▸ What is needed
Please give back word for word the lines of the material below between the line containing "bright orange small lock 225, 241, 259, 290" and the line containing "brown die 451, 310, 501, 363", inclusive.

▸ Study material
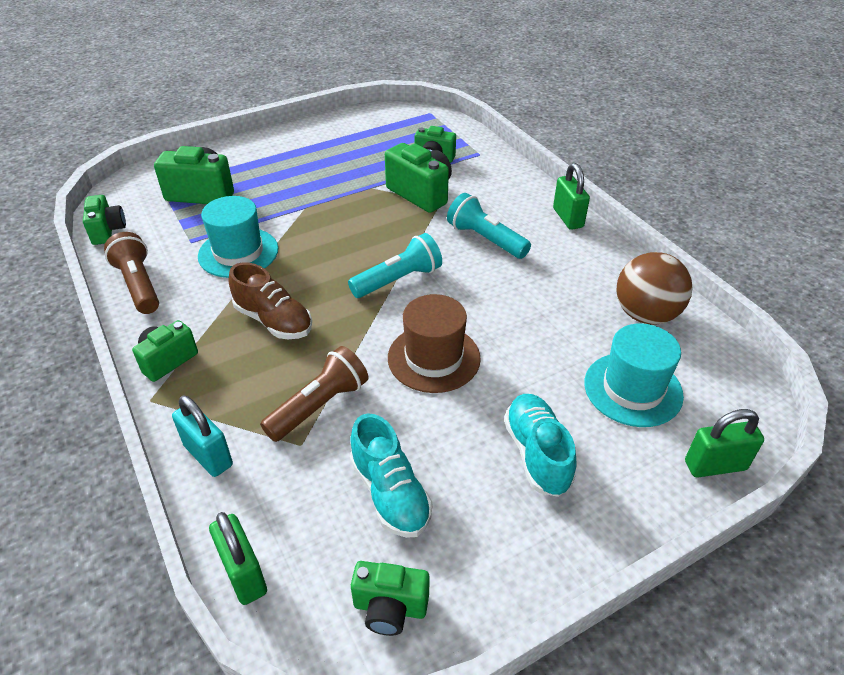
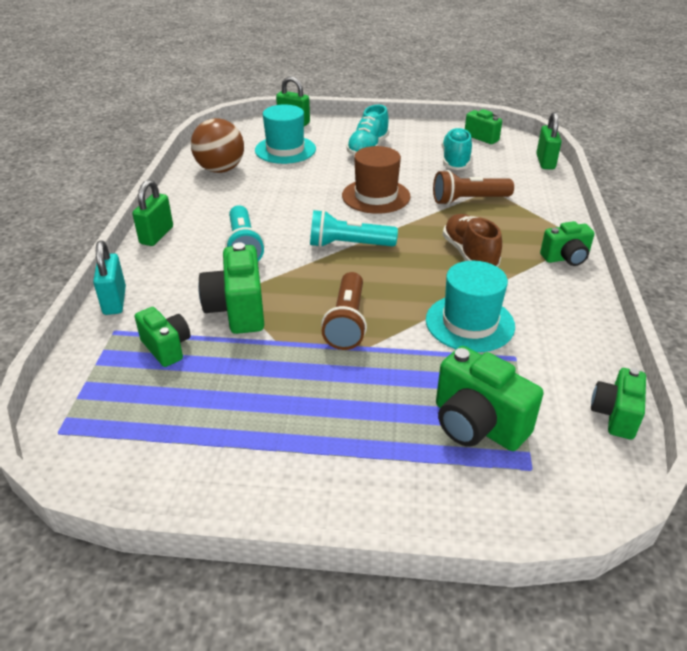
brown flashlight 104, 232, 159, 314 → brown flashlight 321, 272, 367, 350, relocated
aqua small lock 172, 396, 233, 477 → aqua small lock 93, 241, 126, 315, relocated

==

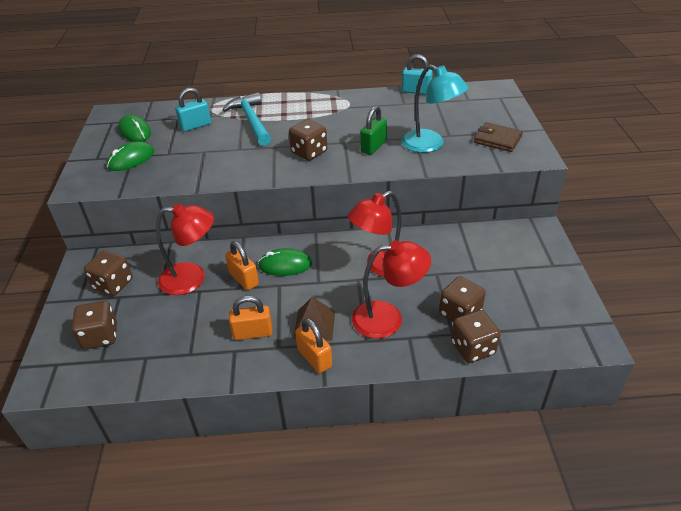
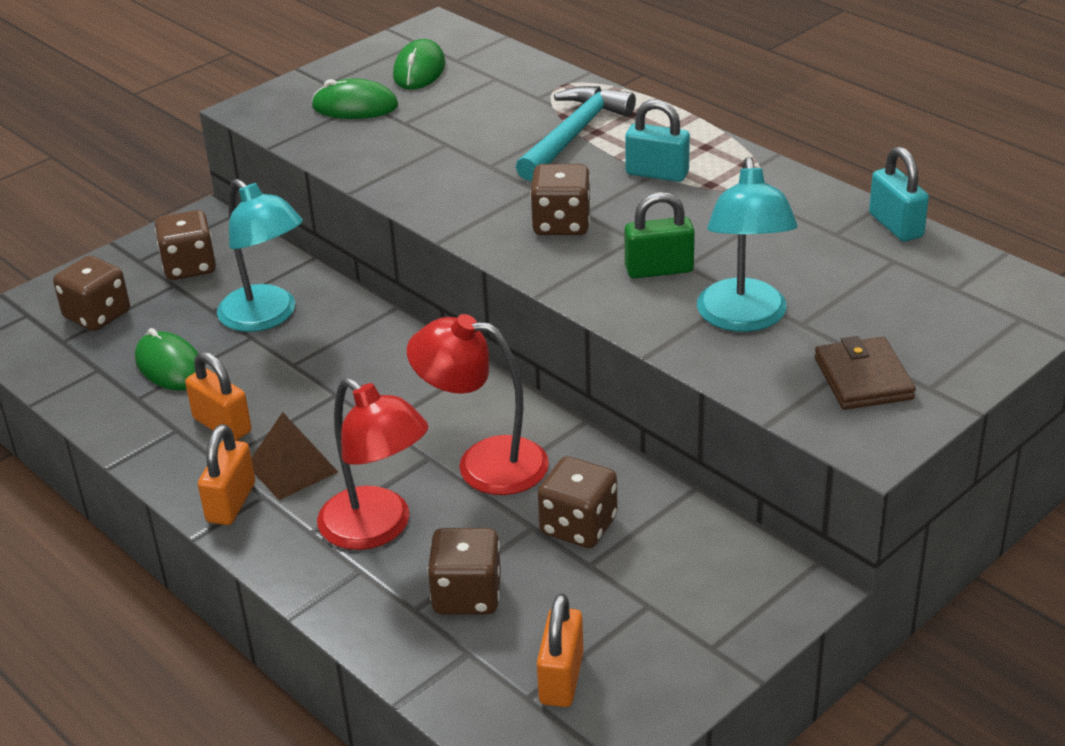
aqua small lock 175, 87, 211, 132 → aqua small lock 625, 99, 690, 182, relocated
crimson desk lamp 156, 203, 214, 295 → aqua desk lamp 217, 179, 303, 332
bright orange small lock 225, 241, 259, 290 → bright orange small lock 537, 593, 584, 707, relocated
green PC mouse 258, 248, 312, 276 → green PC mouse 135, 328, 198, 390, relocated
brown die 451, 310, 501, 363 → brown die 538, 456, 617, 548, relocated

▸ Exercise response
bright orange small lock 225, 241, 259, 290 → bright orange small lock 537, 593, 584, 707, relocated
green PC mouse 258, 248, 312, 276 → green PC mouse 135, 328, 198, 390, relocated
brown die 451, 310, 501, 363 → brown die 538, 456, 617, 548, relocated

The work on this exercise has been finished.